RECORD EXTRACTS –
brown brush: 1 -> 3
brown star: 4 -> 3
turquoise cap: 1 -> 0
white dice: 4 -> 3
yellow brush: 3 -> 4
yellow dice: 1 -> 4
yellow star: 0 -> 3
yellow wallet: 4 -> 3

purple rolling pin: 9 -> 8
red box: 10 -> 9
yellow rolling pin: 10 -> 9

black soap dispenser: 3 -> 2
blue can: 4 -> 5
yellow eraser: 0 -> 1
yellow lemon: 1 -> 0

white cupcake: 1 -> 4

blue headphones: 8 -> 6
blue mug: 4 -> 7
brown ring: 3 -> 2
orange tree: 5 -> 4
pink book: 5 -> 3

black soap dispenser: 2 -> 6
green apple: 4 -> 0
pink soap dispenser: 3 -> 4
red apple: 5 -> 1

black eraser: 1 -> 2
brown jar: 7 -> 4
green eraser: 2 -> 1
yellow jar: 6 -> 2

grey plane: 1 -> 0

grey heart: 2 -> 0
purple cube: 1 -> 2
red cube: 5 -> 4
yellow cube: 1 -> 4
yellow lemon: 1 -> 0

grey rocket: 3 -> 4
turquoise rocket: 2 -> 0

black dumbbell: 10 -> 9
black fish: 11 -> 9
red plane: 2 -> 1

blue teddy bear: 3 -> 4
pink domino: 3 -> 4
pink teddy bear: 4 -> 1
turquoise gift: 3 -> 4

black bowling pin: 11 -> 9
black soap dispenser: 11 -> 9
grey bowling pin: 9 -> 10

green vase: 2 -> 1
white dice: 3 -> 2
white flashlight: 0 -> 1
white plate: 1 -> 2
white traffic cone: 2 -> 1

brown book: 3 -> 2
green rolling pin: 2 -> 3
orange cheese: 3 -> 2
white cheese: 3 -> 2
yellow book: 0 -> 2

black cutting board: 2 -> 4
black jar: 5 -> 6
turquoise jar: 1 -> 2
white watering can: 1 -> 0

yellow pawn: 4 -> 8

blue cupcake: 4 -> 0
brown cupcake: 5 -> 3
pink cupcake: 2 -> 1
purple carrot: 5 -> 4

EXERCISE OBJECTIVE – Please set down each of the entries above exactly as given.

ANSWER BOX –
brown brush: 1 -> 3
brown star: 4 -> 3
turquoise cap: 1 -> 0
white dice: 4 -> 3
yellow brush: 3 -> 4
yellow dice: 1 -> 4
yellow star: 0 -> 3
yellow wallet: 4 -> 3

purple rolling pin: 9 -> 8
red box: 10 -> 9
yellow rolling pin: 10 -> 9

black soap dispenser: 3 -> 2
blue can: 4 -> 5
yellow eraser: 0 -> 1
yellow lemon: 1 -> 0

white cupcake: 1 -> 4

blue headphones: 8 -> 6
blue mug: 4 -> 7
brown ring: 3 -> 2
orange tree: 5 -> 4
pink book: 5 -> 3

black soap dispenser: 2 -> 6
green apple: 4 -> 0
pink soap dispenser: 3 -> 4
red apple: 5 -> 1

black eraser: 1 -> 2
brown jar: 7 -> 4
green eraser: 2 -> 1
yellow jar: 6 -> 2

grey plane: 1 -> 0

grey heart: 2 -> 0
purple cube: 1 -> 2
red cube: 5 -> 4
yellow cube: 1 -> 4
yellow lemon: 1 -> 0

grey rocket: 3 -> 4
turquoise rocket: 2 -> 0

black dumbbell: 10 -> 9
black fish: 11 -> 9
red plane: 2 -> 1

blue teddy bear: 3 -> 4
pink domino: 3 -> 4
pink teddy bear: 4 -> 1
turquoise gift: 3 -> 4

black bowling pin: 11 -> 9
black soap dispenser: 11 -> 9
grey bowling pin: 9 -> 10

green vase: 2 -> 1
white dice: 3 -> 2
white flashlight: 0 -> 1
white plate: 1 -> 2
white traffic cone: 2 -> 1

brown book: 3 -> 2
green rolling pin: 2 -> 3
orange cheese: 3 -> 2
white cheese: 3 -> 2
yellow book: 0 -> 2

black cutting board: 2 -> 4
black jar: 5 -> 6
turquoise jar: 1 -> 2
white watering can: 1 -> 0

yellow pawn: 4 -> 8

blue cupcake: 4 -> 0
brown cupcake: 5 -> 3
pink cupcake: 2 -> 1
purple carrot: 5 -> 4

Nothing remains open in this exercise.